**RECORD EXCERPTS**
----

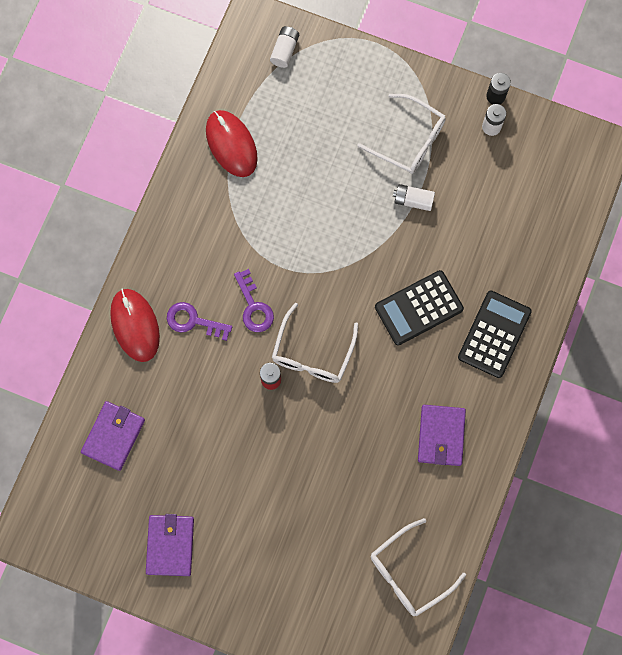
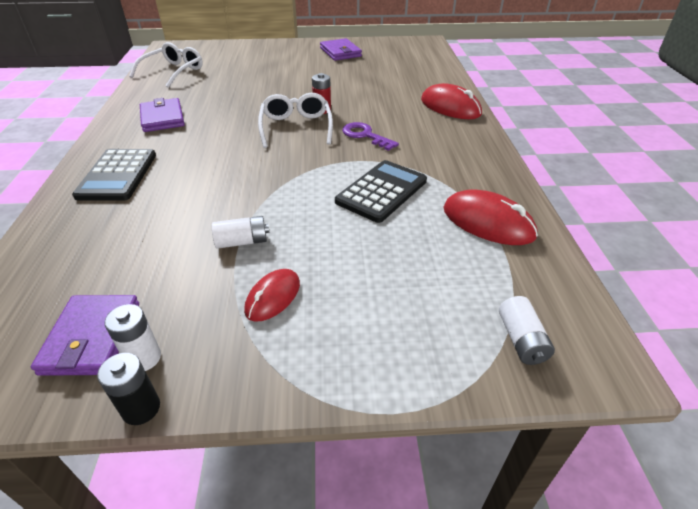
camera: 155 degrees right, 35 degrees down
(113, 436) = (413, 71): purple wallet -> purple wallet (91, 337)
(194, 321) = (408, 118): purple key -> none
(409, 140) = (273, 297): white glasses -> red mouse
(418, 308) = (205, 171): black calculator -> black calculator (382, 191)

----

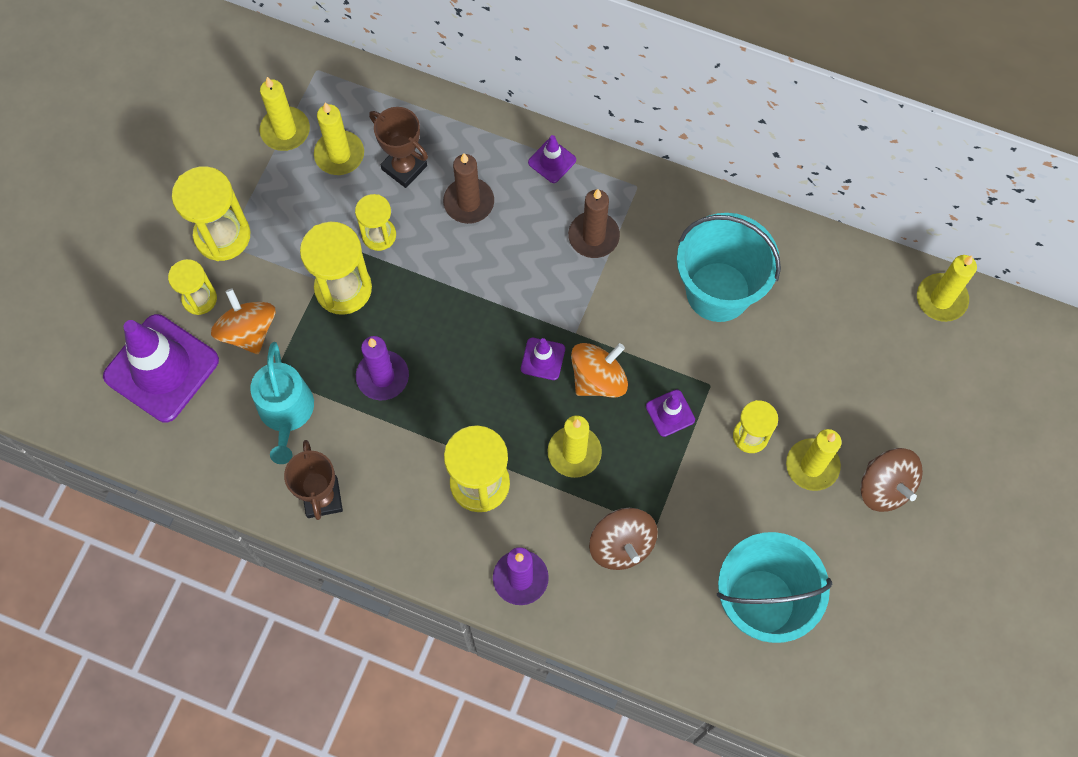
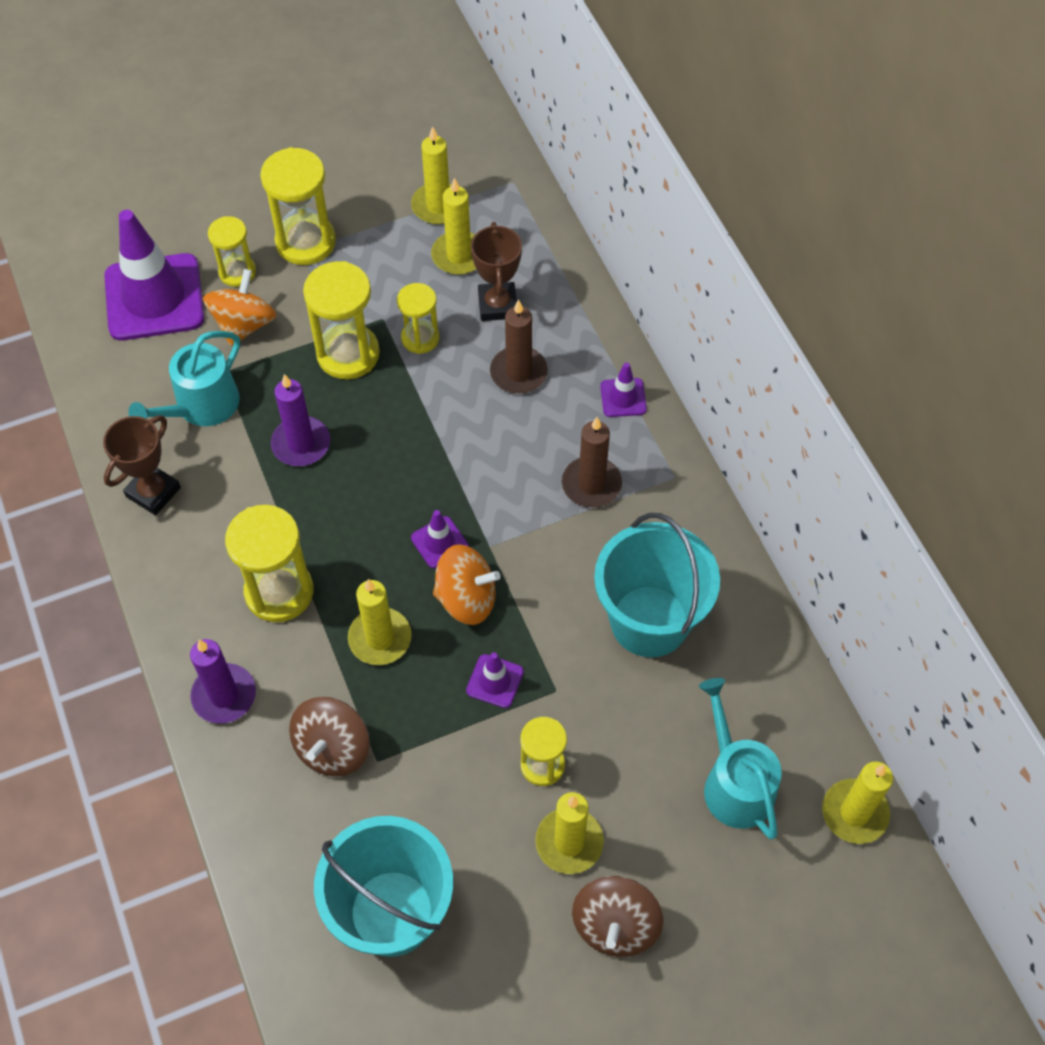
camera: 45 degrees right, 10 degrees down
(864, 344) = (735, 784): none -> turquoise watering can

----

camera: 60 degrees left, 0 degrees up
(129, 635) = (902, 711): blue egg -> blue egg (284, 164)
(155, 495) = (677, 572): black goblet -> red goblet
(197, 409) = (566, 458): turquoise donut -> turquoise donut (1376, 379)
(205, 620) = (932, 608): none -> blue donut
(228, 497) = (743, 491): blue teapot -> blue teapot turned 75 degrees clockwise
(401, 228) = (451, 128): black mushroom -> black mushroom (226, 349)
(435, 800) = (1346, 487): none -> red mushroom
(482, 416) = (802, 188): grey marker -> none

----

**EXERCISE DETAILS**
Would you quote everything above from the line containing "camera: 155 degrees right, 35 degrees down" down to the line containing "(418, 308) = (205, 171): black"? Include both of those lines and nothing else.

**ANSWER AREA**
camera: 155 degrees right, 35 degrees down
(113, 436) = (413, 71): purple wallet -> purple wallet (91, 337)
(194, 321) = (408, 118): purple key -> none
(409, 140) = (273, 297): white glasses -> red mouse
(418, 308) = (205, 171): black calculator -> black calculator (382, 191)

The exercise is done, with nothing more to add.